Among the entries below, one line contains "D1: LED (A VDD, K NET6) -> none" and another contains "R204: none -> 47 (LEDK, OUT)". Transcribe those two lines and every line between them, exactly.

━━━━━ INPUT DATA ━━━━━

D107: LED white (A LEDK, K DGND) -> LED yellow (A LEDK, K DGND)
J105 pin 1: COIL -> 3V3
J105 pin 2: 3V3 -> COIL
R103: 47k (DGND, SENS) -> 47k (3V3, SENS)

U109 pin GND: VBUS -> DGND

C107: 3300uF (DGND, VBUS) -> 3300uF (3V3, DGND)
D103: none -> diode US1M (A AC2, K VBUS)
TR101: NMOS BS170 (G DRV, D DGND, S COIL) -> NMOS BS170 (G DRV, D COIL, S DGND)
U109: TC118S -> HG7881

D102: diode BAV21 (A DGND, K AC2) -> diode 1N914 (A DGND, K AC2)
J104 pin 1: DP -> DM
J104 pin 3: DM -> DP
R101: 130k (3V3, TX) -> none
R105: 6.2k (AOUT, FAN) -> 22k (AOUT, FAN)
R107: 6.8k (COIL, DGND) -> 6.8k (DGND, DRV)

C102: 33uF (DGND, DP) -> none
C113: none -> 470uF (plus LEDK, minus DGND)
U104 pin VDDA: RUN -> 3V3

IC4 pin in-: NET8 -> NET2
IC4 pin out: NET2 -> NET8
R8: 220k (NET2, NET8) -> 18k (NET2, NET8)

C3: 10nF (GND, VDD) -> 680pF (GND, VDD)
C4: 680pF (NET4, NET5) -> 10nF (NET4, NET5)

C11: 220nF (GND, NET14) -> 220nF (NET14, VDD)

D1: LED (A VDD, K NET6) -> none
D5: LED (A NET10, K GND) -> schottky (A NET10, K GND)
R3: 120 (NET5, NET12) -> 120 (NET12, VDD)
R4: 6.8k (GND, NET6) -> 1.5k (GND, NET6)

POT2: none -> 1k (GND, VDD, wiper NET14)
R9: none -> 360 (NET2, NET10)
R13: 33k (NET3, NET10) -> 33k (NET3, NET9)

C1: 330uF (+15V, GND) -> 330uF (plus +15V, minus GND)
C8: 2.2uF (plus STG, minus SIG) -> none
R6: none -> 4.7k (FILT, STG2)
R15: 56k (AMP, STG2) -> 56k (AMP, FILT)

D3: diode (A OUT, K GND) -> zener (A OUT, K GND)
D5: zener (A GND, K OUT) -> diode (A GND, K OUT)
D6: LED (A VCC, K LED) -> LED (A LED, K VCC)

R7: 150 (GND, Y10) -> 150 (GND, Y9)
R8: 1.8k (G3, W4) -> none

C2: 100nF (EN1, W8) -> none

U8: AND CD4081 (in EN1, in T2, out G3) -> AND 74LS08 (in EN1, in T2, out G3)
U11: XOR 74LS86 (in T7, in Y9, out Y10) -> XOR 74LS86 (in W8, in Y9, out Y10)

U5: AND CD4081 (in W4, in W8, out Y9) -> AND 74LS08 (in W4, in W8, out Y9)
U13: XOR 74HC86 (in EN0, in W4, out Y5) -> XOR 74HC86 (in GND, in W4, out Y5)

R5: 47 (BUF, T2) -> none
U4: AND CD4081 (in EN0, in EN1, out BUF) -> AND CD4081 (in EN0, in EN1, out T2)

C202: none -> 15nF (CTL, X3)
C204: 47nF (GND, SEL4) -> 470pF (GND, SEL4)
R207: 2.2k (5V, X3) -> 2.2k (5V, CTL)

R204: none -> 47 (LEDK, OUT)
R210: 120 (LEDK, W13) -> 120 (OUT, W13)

━━━━━

__COMPLETED TASK__.
D1: LED (A VDD, K NET6) -> none
D5: LED (A NET10, K GND) -> schottky (A NET10, K GND)
R3: 120 (NET5, NET12) -> 120 (NET12, VDD)
R4: 6.8k (GND, NET6) -> 1.5k (GND, NET6)

POT2: none -> 1k (GND, VDD, wiper NET14)
R9: none -> 360 (NET2, NET10)
R13: 33k (NET3, NET10) -> 33k (NET3, NET9)

C1: 330uF (+15V, GND) -> 330uF (plus +15V, minus GND)
C8: 2.2uF (plus STG, minus SIG) -> none
R6: none -> 4.7k (FILT, STG2)
R15: 56k (AMP, STG2) -> 56k (AMP, FILT)

D3: diode (A OUT, K GND) -> zener (A OUT, K GND)
D5: zener (A GND, K OUT) -> diode (A GND, K OUT)
D6: LED (A VCC, K LED) -> LED (A LED, K VCC)

R7: 150 (GND, Y10) -> 150 (GND, Y9)
R8: 1.8k (G3, W4) -> none

C2: 100nF (EN1, W8) -> none

U8: AND CD4081 (in EN1, in T2, out G3) -> AND 74LS08 (in EN1, in T2, out G3)
U11: XOR 74LS86 (in T7, in Y9, out Y10) -> XOR 74LS86 (in W8, in Y9, out Y10)

U5: AND CD4081 (in W4, in W8, out Y9) -> AND 74LS08 (in W4, in W8, out Y9)
U13: XOR 74HC86 (in EN0, in W4, out Y5) -> XOR 74HC86 (in GND, in W4, out Y5)

R5: 47 (BUF, T2) -> none
U4: AND CD4081 (in EN0, in EN1, out BUF) -> AND CD4081 (in EN0, in EN1, out T2)

C202: none -> 15nF (CTL, X3)
C204: 47nF (GND, SEL4) -> 470pF (GND, SEL4)
R207: 2.2k (5V, X3) -> 2.2k (5V, CTL)

R204: none -> 47 (LEDK, OUT)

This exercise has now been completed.